Problem statement – Transcribe exactly the lines from the one containing "figure21.zip: [616,370,655,420] ->" through the last line of the listing below, inclusive, and nothing beyond them.

Available data –

━━━━━━━━━━━━━━━━━━━━━━━━━━━━━━

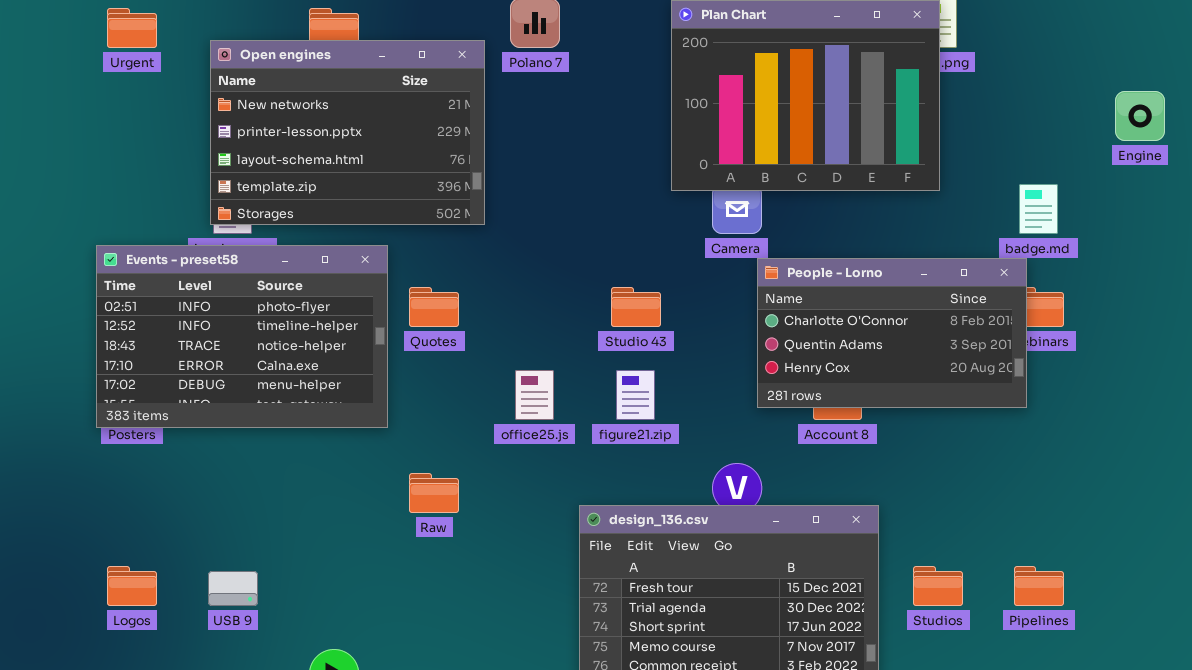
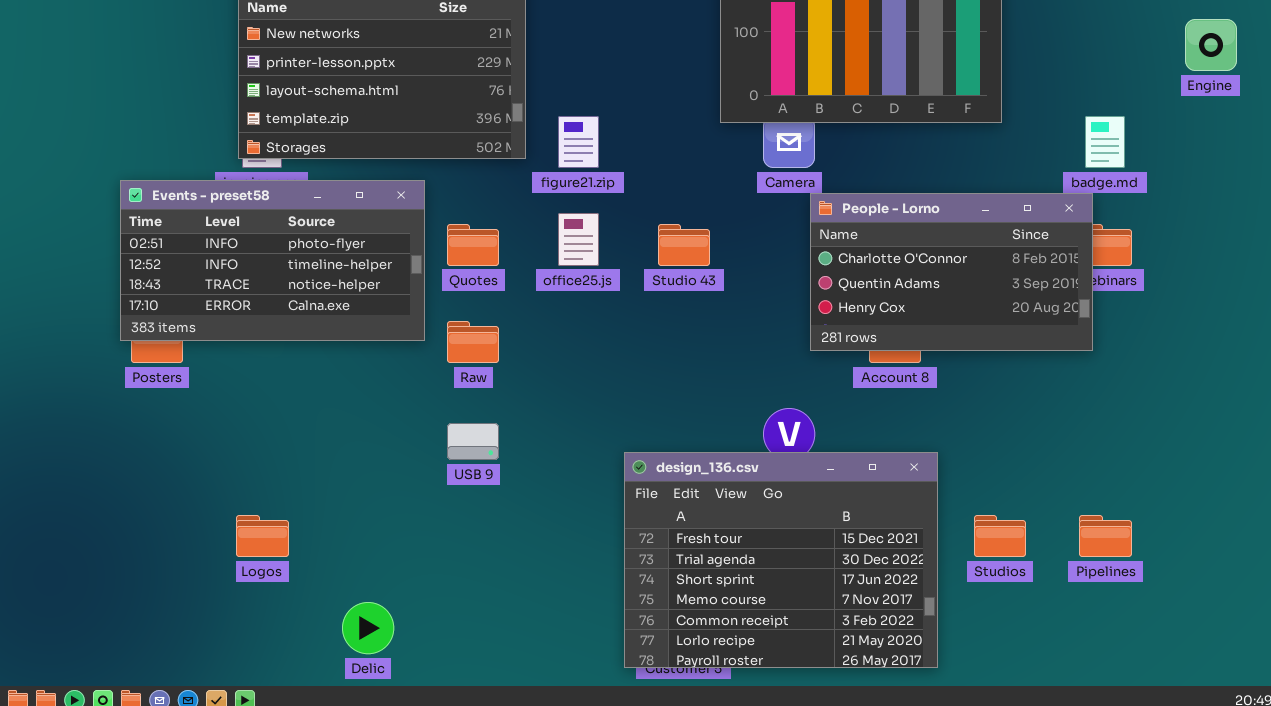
Events - preset58: [96,245,388,428] -> [120,180,425,341], resized
office25.js: [515,370,554,420] -> [558,213,599,266], moved
figure21.zip: [616,370,655,420] -> [558,116,599,168], moved
Raw: [409,473,459,513] -> [447,321,499,363], moved
Logos: [107,566,157,606] -> [236,515,289,557], moved
USB 9: [208,571,258,606] -> [447,423,499,460], moved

━━━━━━━━━━━━━━━━━━━━━━━━━━━━━━

Final answer –
figure21.zip: [616,370,655,420] -> [558,116,599,168], moved
Raw: [409,473,459,513] -> [447,321,499,363], moved
Logos: [107,566,157,606] -> [236,515,289,557], moved
USB 9: [208,571,258,606] -> [447,423,499,460], moved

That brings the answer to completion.